Problem statement » In the listing below, a line holding "Someone rotated the orange" and a line holding "Someone swapped the brown" mark the range. Retype both exactly, with all lines between them.

┄┄┄┄┄┄┄┄┄┄

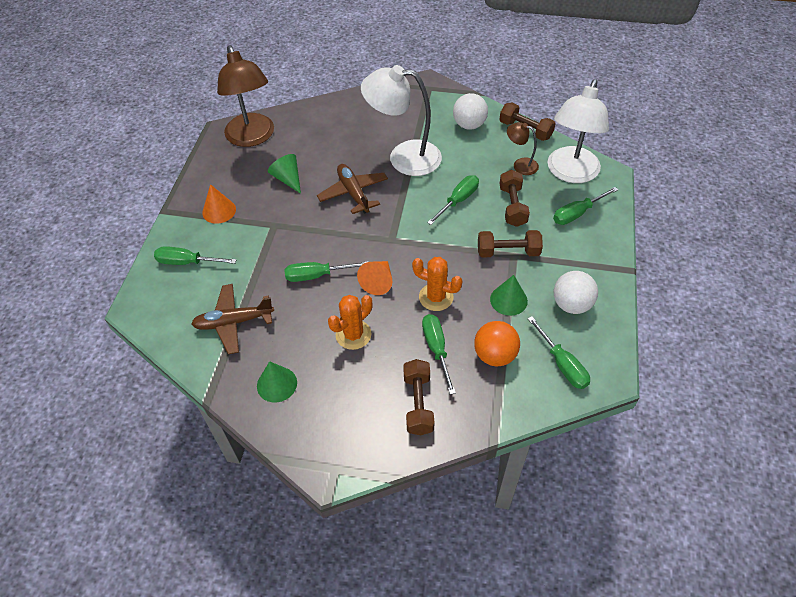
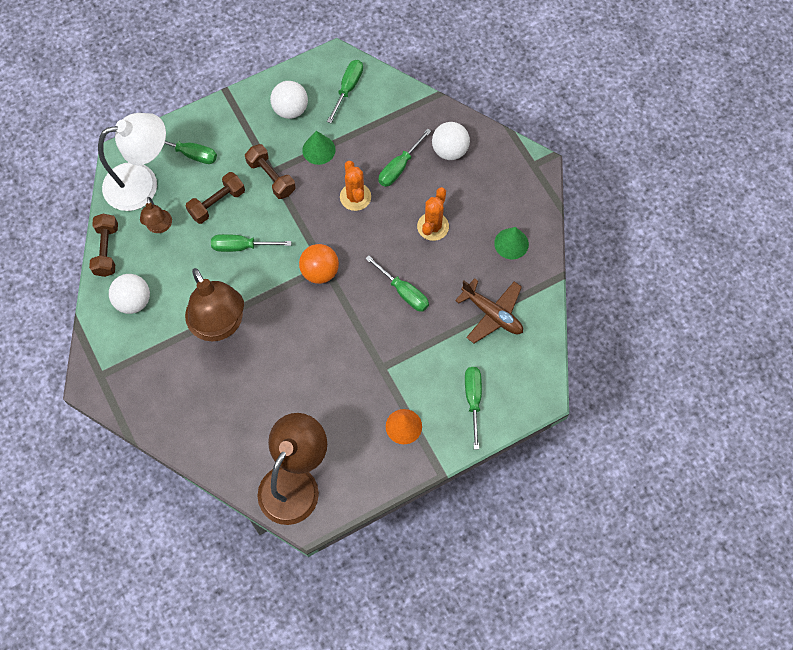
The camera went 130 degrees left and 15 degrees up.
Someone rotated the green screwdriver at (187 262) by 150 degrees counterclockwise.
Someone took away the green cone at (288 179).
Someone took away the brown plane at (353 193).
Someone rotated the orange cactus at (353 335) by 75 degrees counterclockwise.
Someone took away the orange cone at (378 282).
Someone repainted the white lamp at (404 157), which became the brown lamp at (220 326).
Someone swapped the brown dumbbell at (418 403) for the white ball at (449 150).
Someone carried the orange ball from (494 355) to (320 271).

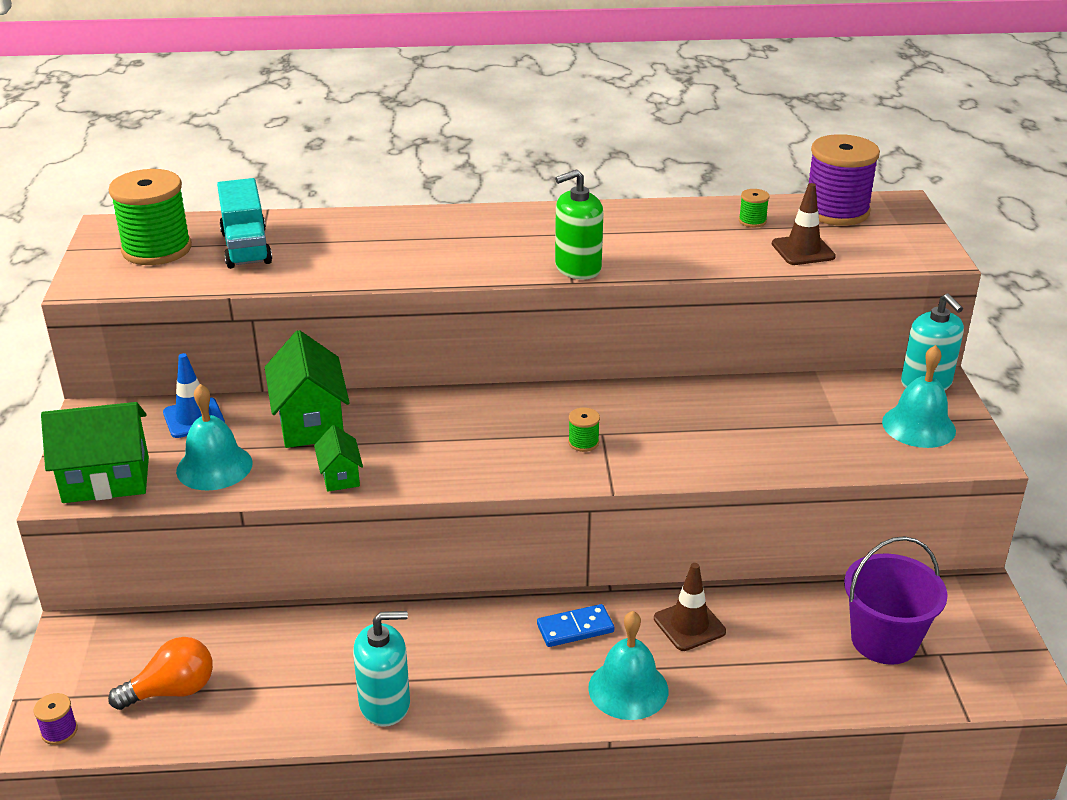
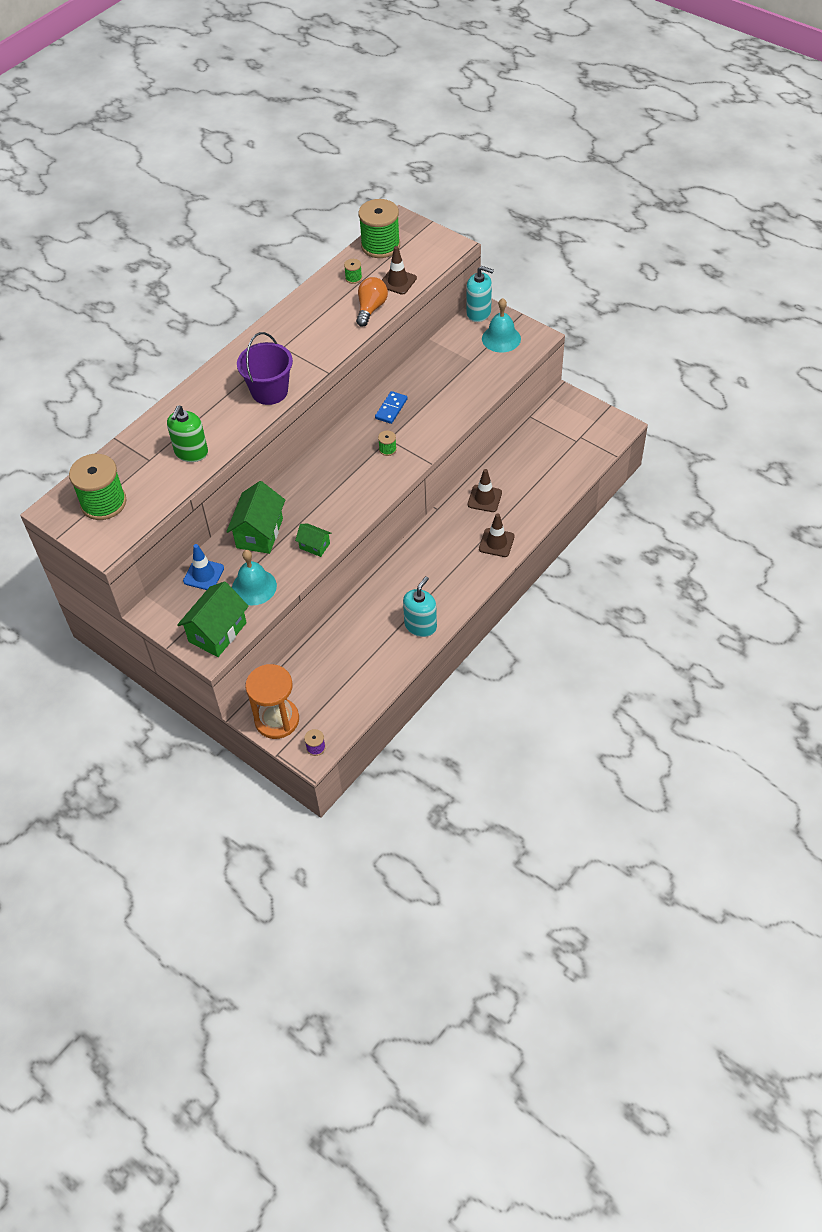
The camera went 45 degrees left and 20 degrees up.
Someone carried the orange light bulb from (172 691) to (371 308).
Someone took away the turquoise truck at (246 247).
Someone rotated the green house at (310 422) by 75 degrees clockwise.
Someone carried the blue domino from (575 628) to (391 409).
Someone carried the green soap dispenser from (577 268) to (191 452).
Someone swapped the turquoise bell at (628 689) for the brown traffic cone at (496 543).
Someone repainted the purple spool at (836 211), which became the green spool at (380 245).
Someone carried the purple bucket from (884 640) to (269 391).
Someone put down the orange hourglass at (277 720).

┄┄┄┄┄┄┄┄┄┄

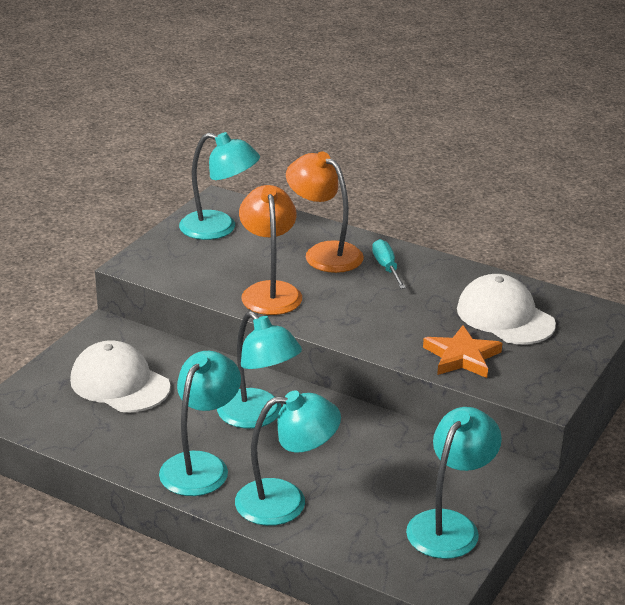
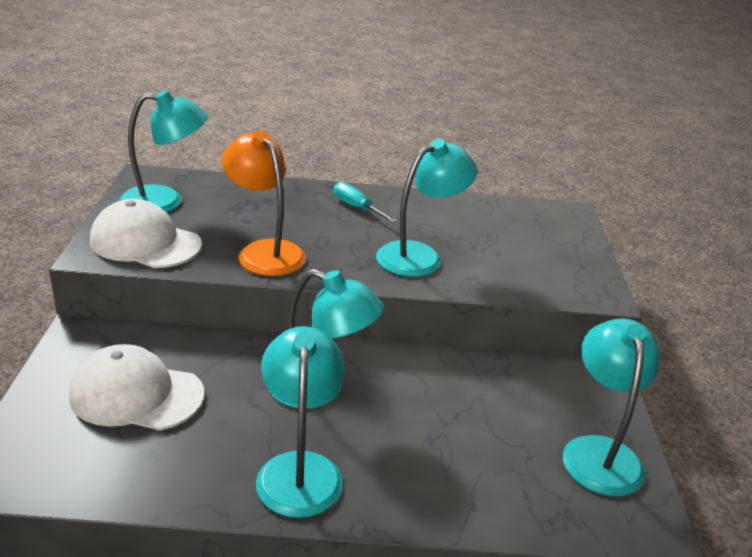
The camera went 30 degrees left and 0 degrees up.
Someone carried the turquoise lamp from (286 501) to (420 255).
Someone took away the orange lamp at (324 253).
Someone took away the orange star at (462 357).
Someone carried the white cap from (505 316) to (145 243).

┄┄┄┄┄┄┄┄┄┄

Response to this task »
Someone rotated the orange cactus at (353 335) by 75 degrees counterclockwise.
Someone took away the orange cone at (378 282).
Someone repainted the white lamp at (404 157), which became the brown lamp at (220 326).
Someone swapped the brown dumbbell at (418 403) for the white ball at (449 150).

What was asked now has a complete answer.